Please reproduce the entries exactly, skipping each picture.

======== PROVIDED INFORMATION ========

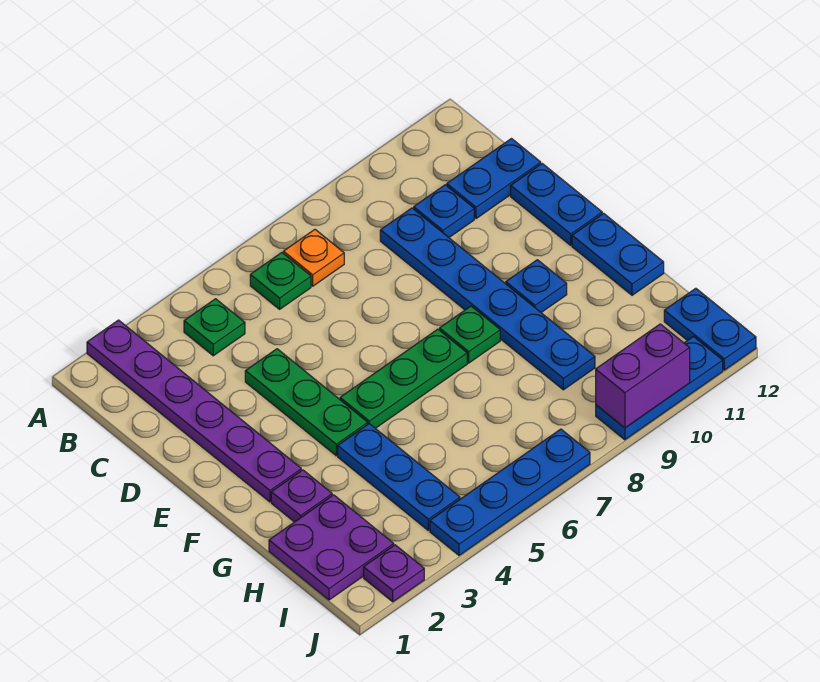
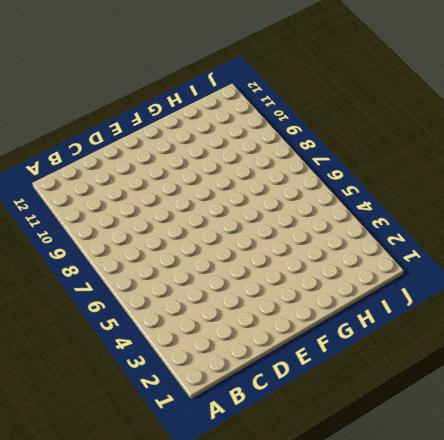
none -> purple plate A2:F2 level 1
none -> green plate B4 level 1
none -> green plate B6 level 1

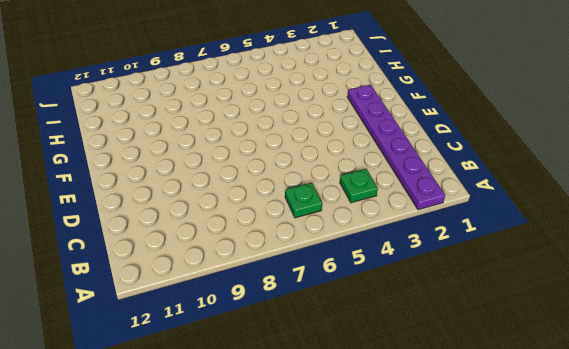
none -> orange plate B7 level 1
none -> blue plate C9:H9 level 1
none -> blue plate C10 level 1

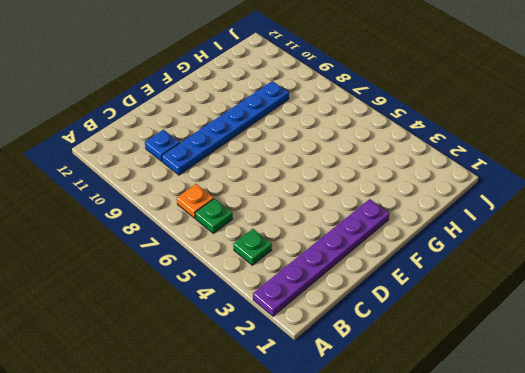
none -> blue plate C11:C12 level 1
none -> green plate D4:F4 level 1
none -> blue plate D12:E12 level 1

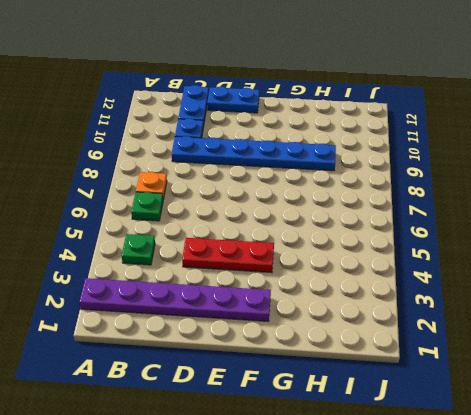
red plate D4:F4 level 1 -> green plate D4:F4 level 1
none -> green plate F5:F7 level 1
none -> green plate F8 level 1
none -> blue plate F10 level 1

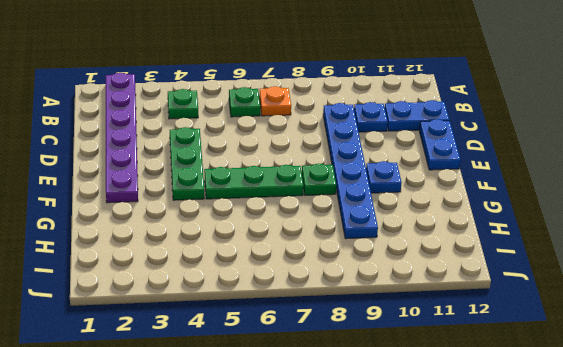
none -> blue plate F12:G12 level 1
none -> purple plate G2 level 1
none -> blue plate G4:I4 level 1

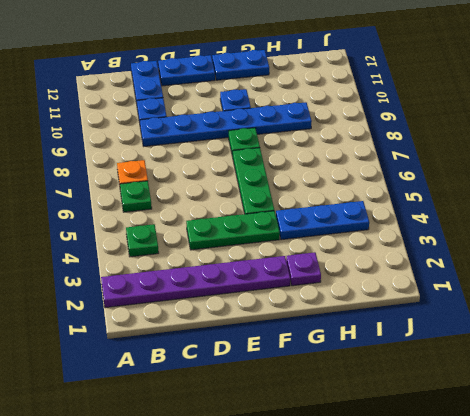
none -> purple plate H1:I2 level 1
none -> blue plate I12:J12 level 1
none -> purple plate J2 level 1

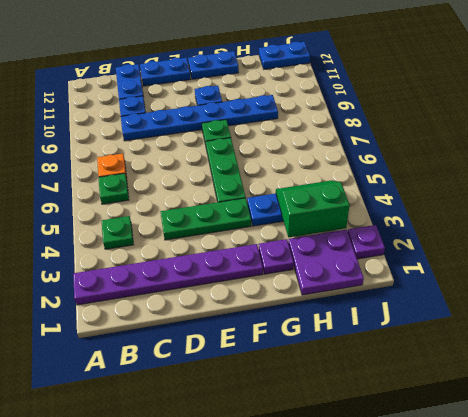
green slope H3:I4 level 2 top 3 -> none
none -> blue plate J4:J7 level 1
none -> blue plate J9:J11 level 1
none -> purple brick J9:J10 level 2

========

◆ THE COMPLETED TASK:
none -> purple plate A2:F2 level 1
none -> green plate B4 level 1
none -> green plate B6 level 1

none -> orange plate B7 level 1
none -> blue plate C9:H9 level 1
none -> blue plate C10 level 1

none -> blue plate C11:C12 level 1
none -> green plate D4:F4 level 1
none -> blue plate D12:E12 level 1

red plate D4:F4 level 1 -> green plate D4:F4 level 1
none -> green plate F5:F7 level 1
none -> green plate F8 level 1
none -> blue plate F10 level 1

none -> blue plate F12:G12 level 1
none -> purple plate G2 level 1
none -> blue plate G4:I4 level 1

none -> purple plate H1:I2 level 1
none -> blue plate I12:J12 level 1
none -> purple plate J2 level 1

green slope H3:I4 level 2 top 3 -> none
none -> blue plate J4:J7 level 1
none -> blue plate J9:J11 level 1
none -> purple brick J9:J10 level 2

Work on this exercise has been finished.